_EXERCISE BRIEF_
Only one span of the listing below is wanted: the lines from the one with "green truck [154,115,240,173]" through the one with "none -> black ring [298,357,343,397]", reproduced exactly, both ends kept.

○ ○ ○ ○

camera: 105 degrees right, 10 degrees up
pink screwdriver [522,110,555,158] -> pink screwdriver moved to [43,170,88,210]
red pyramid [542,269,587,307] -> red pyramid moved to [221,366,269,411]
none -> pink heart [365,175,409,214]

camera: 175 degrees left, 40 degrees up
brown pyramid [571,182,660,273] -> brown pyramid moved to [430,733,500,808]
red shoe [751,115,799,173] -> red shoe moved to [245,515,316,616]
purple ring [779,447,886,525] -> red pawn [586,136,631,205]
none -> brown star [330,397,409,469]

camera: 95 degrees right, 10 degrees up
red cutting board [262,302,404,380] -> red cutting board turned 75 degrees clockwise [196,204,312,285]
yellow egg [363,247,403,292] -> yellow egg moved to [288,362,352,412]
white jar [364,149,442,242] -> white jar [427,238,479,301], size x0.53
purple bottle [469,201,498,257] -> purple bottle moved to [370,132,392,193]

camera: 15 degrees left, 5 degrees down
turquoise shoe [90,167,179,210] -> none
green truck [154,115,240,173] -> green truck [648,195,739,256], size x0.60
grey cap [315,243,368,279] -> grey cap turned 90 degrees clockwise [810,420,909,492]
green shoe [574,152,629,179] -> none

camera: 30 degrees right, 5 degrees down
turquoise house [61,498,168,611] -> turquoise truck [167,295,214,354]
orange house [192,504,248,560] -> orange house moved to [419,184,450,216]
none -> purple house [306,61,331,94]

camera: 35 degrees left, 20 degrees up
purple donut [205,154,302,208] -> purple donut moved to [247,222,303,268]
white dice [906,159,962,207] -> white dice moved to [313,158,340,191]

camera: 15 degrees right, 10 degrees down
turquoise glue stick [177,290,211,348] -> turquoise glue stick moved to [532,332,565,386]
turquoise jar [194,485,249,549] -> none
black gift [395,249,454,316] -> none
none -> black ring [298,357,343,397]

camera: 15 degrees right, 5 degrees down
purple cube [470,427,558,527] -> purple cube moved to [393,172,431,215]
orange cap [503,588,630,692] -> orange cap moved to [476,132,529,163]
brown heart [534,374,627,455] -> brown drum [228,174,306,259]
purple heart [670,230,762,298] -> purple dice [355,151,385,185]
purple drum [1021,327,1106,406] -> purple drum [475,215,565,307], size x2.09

○ ○ ○ ○

_RESPONSE TO THIS EXERCISE_
green truck [154,115,240,173] -> green truck [648,195,739,256], size x0.60
grey cap [315,243,368,279] -> grey cap turned 90 degrees clockwise [810,420,909,492]
green shoe [574,152,629,179] -> none

camera: 30 degrees right, 5 degrees down
turquoise house [61,498,168,611] -> turquoise truck [167,295,214,354]
orange house [192,504,248,560] -> orange house moved to [419,184,450,216]
none -> purple house [306,61,331,94]

camera: 35 degrees left, 20 degrees up
purple donut [205,154,302,208] -> purple donut moved to [247,222,303,268]
white dice [906,159,962,207] -> white dice moved to [313,158,340,191]

camera: 15 degrees right, 10 degrees down
turquoise glue stick [177,290,211,348] -> turquoise glue stick moved to [532,332,565,386]
turquoise jar [194,485,249,549] -> none
black gift [395,249,454,316] -> none
none -> black ring [298,357,343,397]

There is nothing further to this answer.